TASK DETAILS: Recast the material from its first line through the line containing "First-person continuous shooting, in", inclusive, as a numbered list. Leave out any blank lines.

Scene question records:

☆ ☆ ☆

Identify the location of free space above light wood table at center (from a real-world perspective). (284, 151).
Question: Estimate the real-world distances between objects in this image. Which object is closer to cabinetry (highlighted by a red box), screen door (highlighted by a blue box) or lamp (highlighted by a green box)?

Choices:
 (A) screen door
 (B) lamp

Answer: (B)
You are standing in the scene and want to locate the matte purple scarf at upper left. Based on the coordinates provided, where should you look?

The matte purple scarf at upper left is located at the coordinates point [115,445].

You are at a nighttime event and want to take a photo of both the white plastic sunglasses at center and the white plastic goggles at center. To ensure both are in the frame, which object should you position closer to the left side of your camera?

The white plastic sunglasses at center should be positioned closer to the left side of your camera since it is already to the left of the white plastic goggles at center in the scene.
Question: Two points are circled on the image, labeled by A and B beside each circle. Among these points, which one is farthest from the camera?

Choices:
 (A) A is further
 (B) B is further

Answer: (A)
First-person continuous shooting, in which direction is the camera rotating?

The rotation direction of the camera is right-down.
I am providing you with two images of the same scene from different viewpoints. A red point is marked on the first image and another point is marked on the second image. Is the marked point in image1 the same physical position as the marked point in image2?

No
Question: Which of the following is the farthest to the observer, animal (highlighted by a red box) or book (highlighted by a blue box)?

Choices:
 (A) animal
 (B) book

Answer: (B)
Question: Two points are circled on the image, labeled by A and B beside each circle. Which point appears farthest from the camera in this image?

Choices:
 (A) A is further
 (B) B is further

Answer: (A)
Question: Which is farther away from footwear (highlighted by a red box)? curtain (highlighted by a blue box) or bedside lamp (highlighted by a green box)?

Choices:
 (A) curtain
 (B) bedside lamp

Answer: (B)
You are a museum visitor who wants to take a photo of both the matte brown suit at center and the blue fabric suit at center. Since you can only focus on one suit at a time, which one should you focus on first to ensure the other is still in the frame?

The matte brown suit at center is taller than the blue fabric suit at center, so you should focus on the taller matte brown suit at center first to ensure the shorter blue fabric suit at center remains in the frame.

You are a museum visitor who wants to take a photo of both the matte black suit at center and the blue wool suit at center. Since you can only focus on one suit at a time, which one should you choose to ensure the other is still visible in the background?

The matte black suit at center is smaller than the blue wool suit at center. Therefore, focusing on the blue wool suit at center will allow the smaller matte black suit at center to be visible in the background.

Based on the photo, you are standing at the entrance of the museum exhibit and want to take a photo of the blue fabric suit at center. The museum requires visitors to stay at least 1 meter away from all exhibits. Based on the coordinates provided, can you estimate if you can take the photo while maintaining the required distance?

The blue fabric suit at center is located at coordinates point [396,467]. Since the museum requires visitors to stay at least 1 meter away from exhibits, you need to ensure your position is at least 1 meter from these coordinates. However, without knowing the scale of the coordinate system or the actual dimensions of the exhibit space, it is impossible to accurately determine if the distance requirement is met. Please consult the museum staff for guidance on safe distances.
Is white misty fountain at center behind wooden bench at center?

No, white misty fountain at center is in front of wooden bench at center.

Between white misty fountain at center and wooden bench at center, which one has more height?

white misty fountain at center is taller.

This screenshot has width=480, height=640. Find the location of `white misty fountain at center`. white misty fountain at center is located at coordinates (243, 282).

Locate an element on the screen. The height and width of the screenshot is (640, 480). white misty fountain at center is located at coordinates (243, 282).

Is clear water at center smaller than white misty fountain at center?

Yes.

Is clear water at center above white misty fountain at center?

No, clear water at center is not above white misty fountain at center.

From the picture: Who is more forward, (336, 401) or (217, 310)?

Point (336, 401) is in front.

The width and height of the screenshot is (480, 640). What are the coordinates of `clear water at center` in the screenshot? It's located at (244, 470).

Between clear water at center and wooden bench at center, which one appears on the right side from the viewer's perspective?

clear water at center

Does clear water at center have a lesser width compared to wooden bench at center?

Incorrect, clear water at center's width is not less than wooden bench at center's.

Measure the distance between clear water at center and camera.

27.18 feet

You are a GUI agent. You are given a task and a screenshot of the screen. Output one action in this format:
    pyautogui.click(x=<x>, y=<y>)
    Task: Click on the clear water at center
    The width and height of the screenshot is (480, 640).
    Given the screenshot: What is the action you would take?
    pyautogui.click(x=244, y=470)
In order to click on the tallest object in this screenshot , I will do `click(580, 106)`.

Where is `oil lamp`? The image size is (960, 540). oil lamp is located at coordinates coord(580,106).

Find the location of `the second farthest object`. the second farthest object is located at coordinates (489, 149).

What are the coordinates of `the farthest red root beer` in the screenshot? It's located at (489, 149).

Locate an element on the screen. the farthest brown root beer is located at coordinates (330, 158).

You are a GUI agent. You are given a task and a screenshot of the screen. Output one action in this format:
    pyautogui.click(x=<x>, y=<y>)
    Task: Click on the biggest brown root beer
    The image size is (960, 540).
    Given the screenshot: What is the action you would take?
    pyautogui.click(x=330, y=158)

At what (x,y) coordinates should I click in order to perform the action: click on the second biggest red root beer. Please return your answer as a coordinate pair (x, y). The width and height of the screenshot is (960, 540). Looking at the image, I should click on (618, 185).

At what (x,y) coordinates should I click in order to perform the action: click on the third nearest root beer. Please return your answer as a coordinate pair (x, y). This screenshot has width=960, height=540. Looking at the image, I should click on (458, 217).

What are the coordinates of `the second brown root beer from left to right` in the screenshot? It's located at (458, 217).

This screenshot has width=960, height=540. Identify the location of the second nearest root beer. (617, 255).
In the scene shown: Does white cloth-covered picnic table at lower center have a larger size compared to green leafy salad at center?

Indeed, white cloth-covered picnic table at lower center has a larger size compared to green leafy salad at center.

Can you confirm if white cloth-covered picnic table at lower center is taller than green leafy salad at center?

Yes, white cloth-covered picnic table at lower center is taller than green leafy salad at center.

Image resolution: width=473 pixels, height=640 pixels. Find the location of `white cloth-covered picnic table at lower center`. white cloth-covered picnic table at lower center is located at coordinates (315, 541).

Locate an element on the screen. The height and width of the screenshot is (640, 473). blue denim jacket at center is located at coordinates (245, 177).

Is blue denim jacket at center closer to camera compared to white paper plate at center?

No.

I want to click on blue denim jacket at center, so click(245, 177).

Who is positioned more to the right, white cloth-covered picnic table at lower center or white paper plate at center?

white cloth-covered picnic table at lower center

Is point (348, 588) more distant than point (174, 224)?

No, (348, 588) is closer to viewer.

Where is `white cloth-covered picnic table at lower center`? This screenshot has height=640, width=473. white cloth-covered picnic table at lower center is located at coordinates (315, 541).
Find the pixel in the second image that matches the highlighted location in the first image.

☆ ☆ ☆

EXERCISE SOLUTION:
1. Identify the location of free space above light wood table at center (from a real-world perspective). (284, 151).
2. Question: Estimate the real-world distances between objects in this image. Which object is closer to cabinetry (highlighted by a red box), screen door (highlighted by a blue box) or lamp (highlighted by a green box)?
3. Choices:
4.  (A) screen door
5.  (B) lamp
6. Answer: (B)
7. You are standing in the scene and want to locate the matte purple scarf at upper left. Based on the coordinates provided, where should you look?
8. The matte purple scarf at upper left is located at the coordinates point [115,445].
9. You are at a nighttime event and want to take a photo of both the white plastic sunglasses at center and the white plastic goggles at center. To ensure both are in the frame, which object should you position closer to the left side of your camera?
10. The white plastic sunglasses at center should be positioned closer to the left side of your camera since it is already to the left of the white plastic goggles at center in the scene.
11. Question: Two points are circled on the image, labeled by A and B beside each circle. Among these points, which one is farthest from the camera?
12. Choices:
13.  (A) A is further
14.  (B) B is further
15. Answer: (A)
16. First-person continuous shooting, in which direction is the camera rotating?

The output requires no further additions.